*YOUR ASSIGNMENT*. Using the listing below, return every line that includes "plane".

*DATASET CONTENT*.
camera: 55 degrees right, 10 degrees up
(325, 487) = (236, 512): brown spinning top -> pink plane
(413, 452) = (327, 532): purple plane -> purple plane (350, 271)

*FINISHED TASK*.
(325, 487) = (236, 512): brown spinning top -> pink plane
(413, 452) = (327, 532): purple plane -> purple plane (350, 271)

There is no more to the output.